═════ PROVIDED DATA

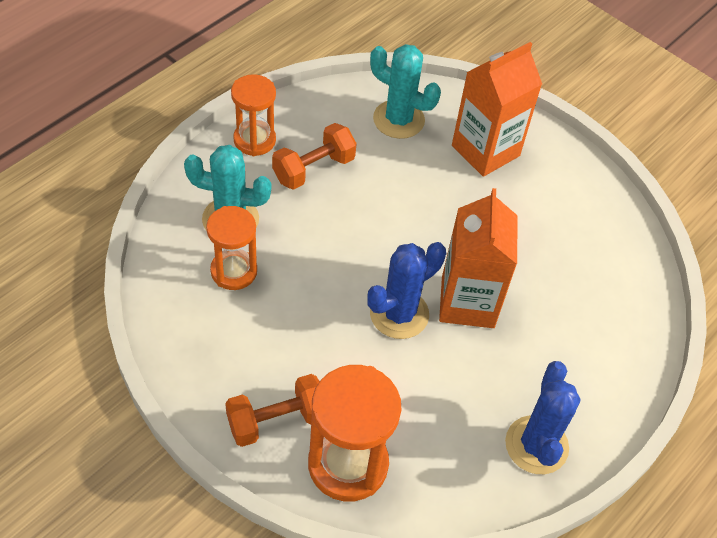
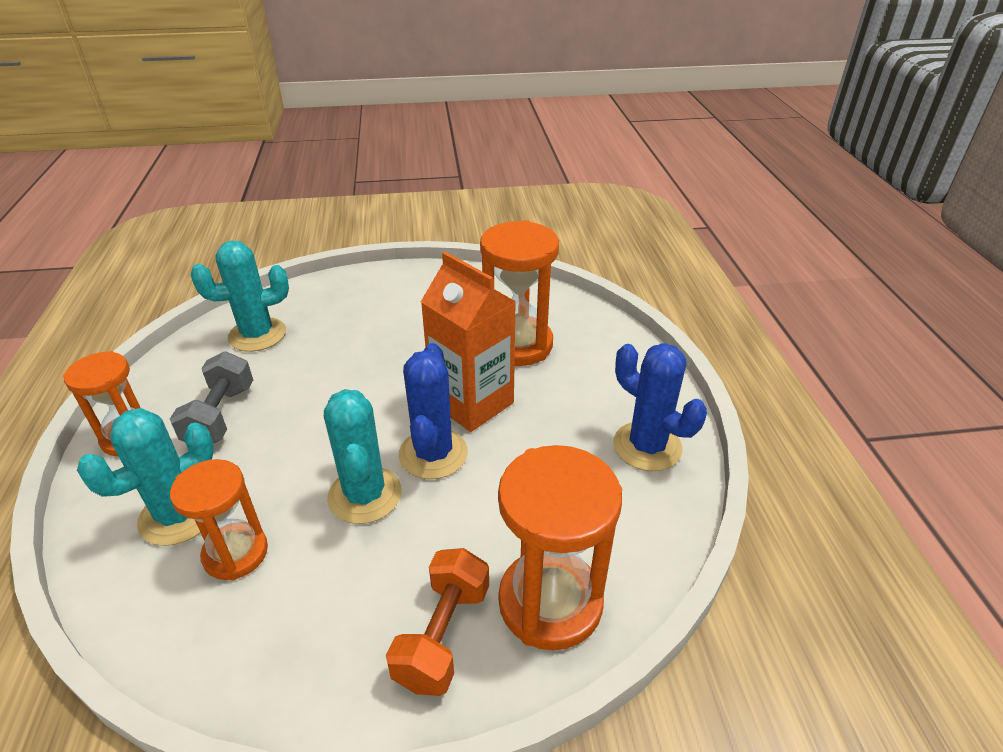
camera: 45 degrees left, 15 degrees down
(313, 169) = (220, 416): orange dumbbell -> grey dumbbell
(331, 302) = (365, 495): none -> turquoise cactus
(485, 150) = (353, 308): orange carton -> none
(559, 287) = (517, 345): none -> orange hourglass

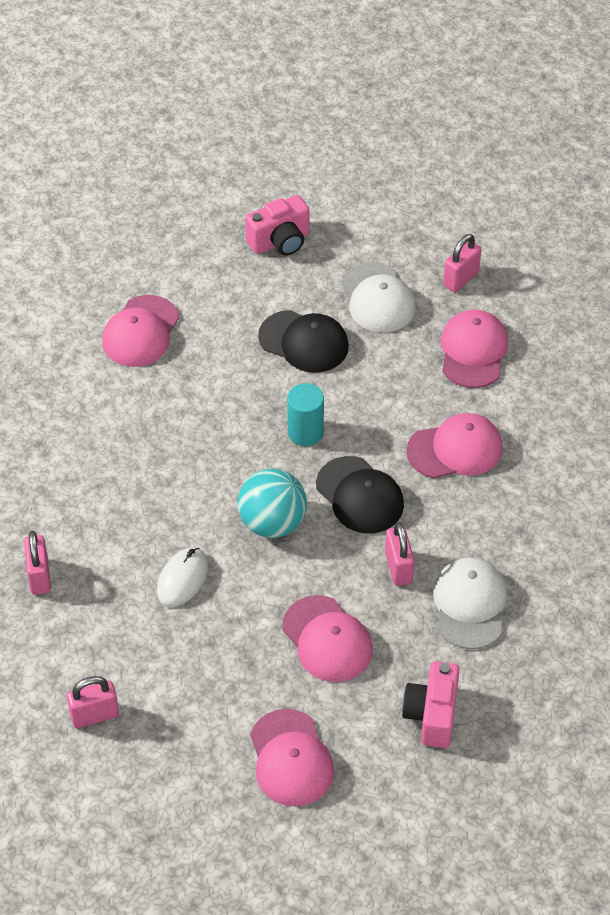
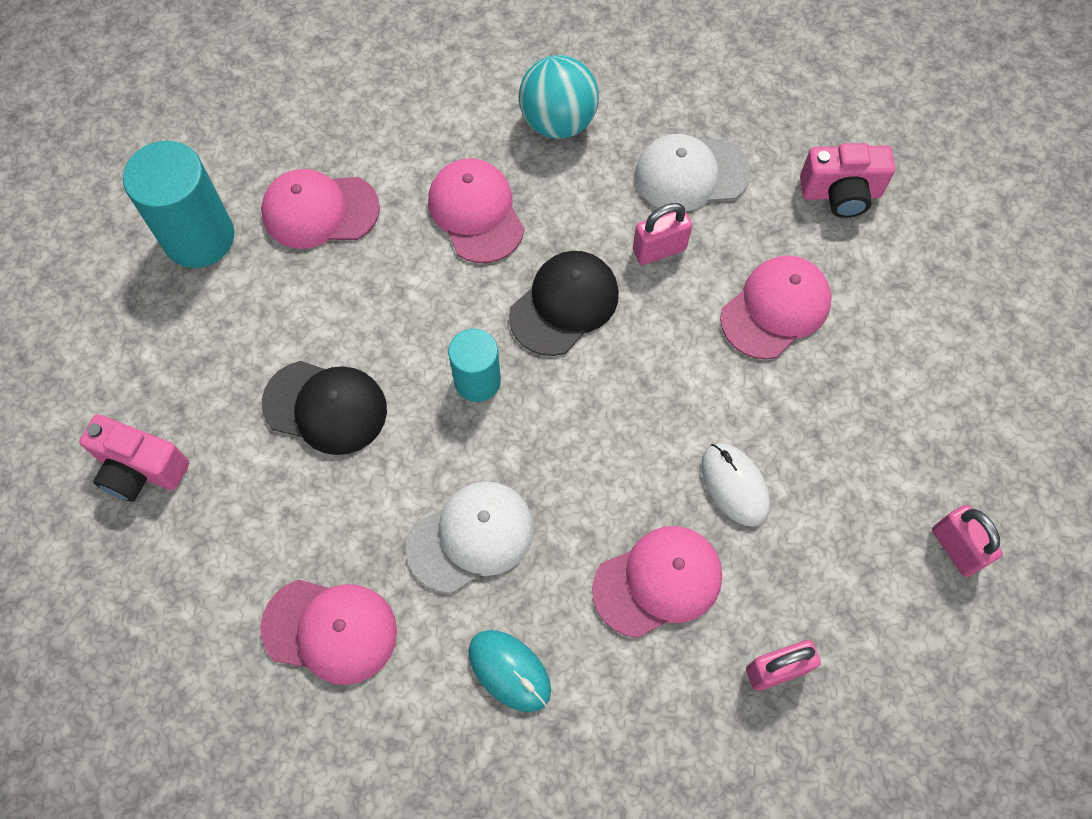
camera: 100 degrees left, 15 degrees up
(85, 423) = (509, 671): none -> turquoise mouse
(182, 579) = (734, 485): white mouse -> white mouse turned 45 degrees clockwise
(272, 523) = (626, 396): turquoise ball -> turquoise ball (558, 122)
(280, 241) = (141, 469): pink camera -> pink camera turned 150 degrees clockwise
(291, 758) = (939, 322): pink cap -> pink cap (658, 582)
(304, 342) = (325, 407): black cap -> black cap turned 90 degrees clockwise
(378, 298) = (240, 329): white cap -> white cap (471, 537)
(461, 279) = (199, 237): pink padlock -> turquoise cylinder

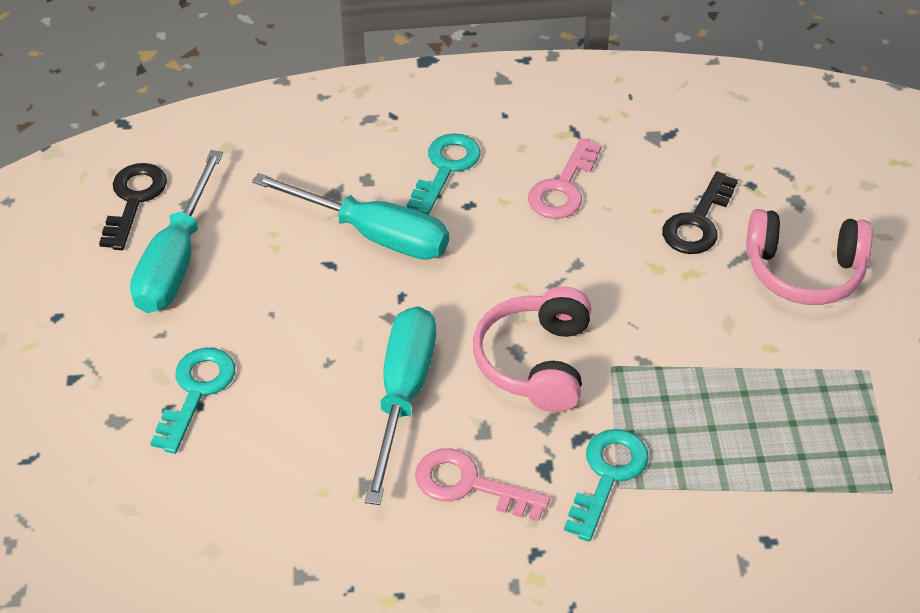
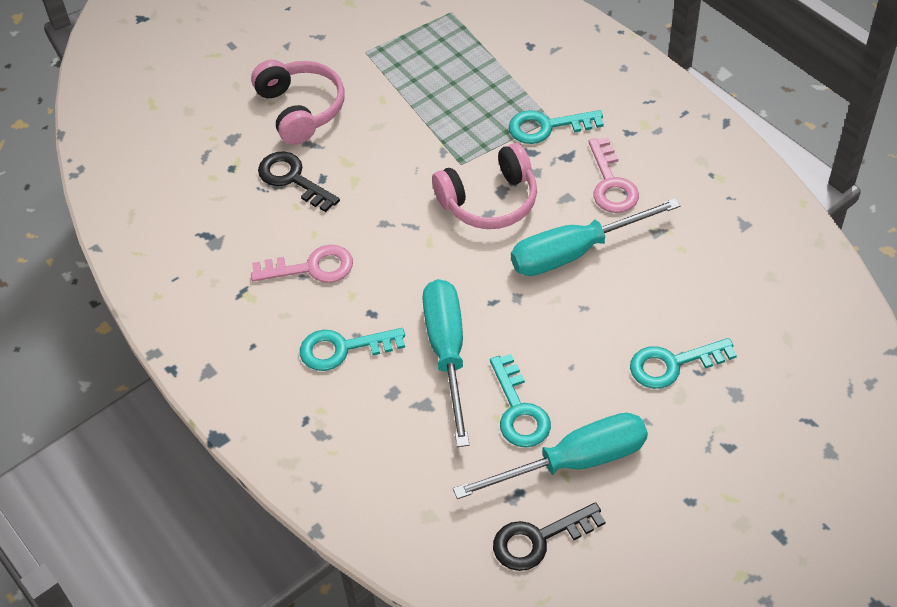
camera: 120 degrees left, 5 degrees up
(264, 251) = (519, 410): none -> turquoise key
(698, 222) = (292, 179): black key -> black key turned 135 degrees counterclockwise

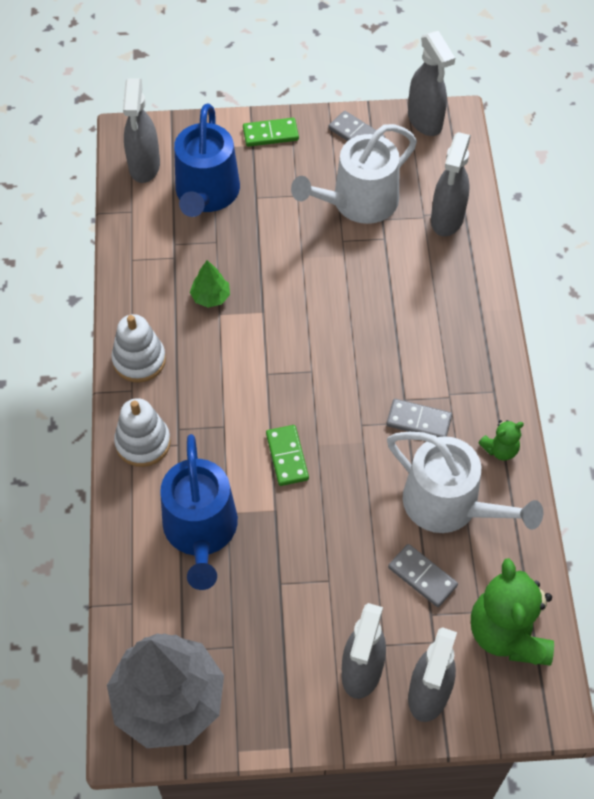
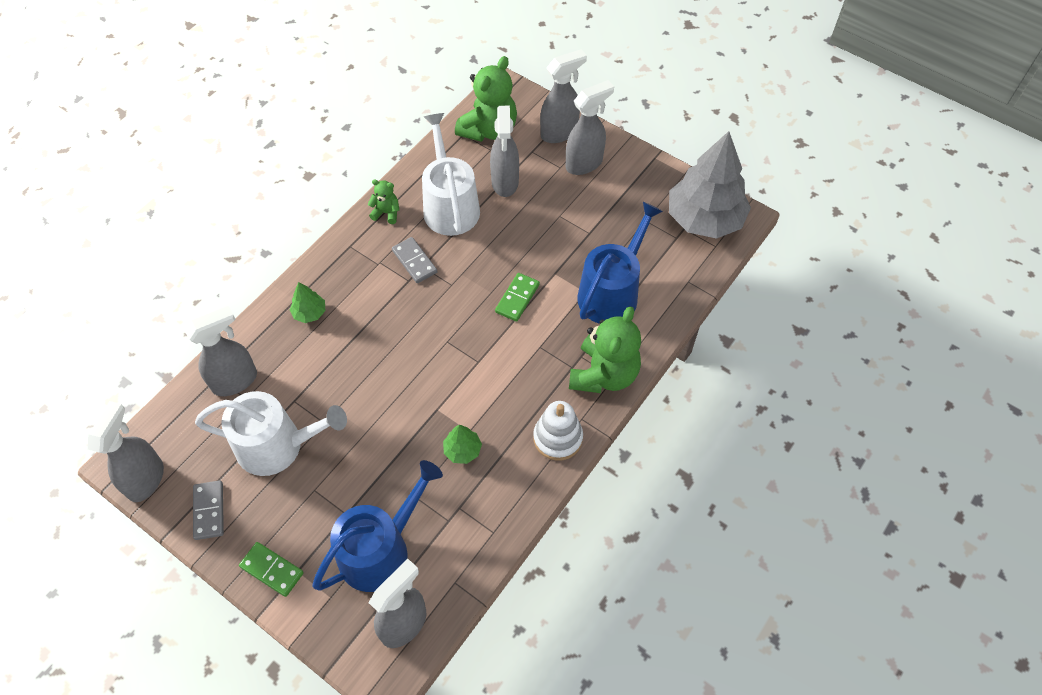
camera: 140 degrees left, 0 degrees up
(143, 442) = (604, 374): white stacking toy -> green teddy bear
(422, 576) = (505, 182): grey domino -> grey spray bottle
(455, 309) = (309, 313): none -> green tree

══════════

*PROBLEM REQUIREMENTS*: Leave the images out and print each entry exactly.

*PROBLEM SOLUTION*:
camera: 45 degrees left, 15 degrees down
(313, 169) = (220, 416): orange dumbbell -> grey dumbbell
(331, 302) = (365, 495): none -> turquoise cactus
(485, 150) = (353, 308): orange carton -> none
(559, 287) = (517, 345): none -> orange hourglass

camera: 100 degrees left, 15 degrees up
(85, 423) = (509, 671): none -> turquoise mouse
(182, 579) = (734, 485): white mouse -> white mouse turned 45 degrees clockwise
(272, 523) = (626, 396): turquoise ball -> turquoise ball (558, 122)
(280, 241) = (141, 469): pink camera -> pink camera turned 150 degrees clockwise
(291, 758) = (939, 322): pink cap -> pink cap (658, 582)
(304, 342) = (325, 407): black cap -> black cap turned 90 degrees clockwise
(378, 298) = (240, 329): white cap -> white cap (471, 537)
(461, 279) = (199, 237): pink padlock -> turquoise cylinder

camera: 120 degrees left, 5 degrees up
(264, 251) = (519, 410): none -> turquoise key
(698, 222) = (292, 179): black key -> black key turned 135 degrees counterclockwise

camera: 140 degrees left, 0 degrees up
(143, 442) = (604, 374): white stacking toy -> green teddy bear
(422, 576) = (505, 182): grey domino -> grey spray bottle
(455, 309) = (309, 313): none -> green tree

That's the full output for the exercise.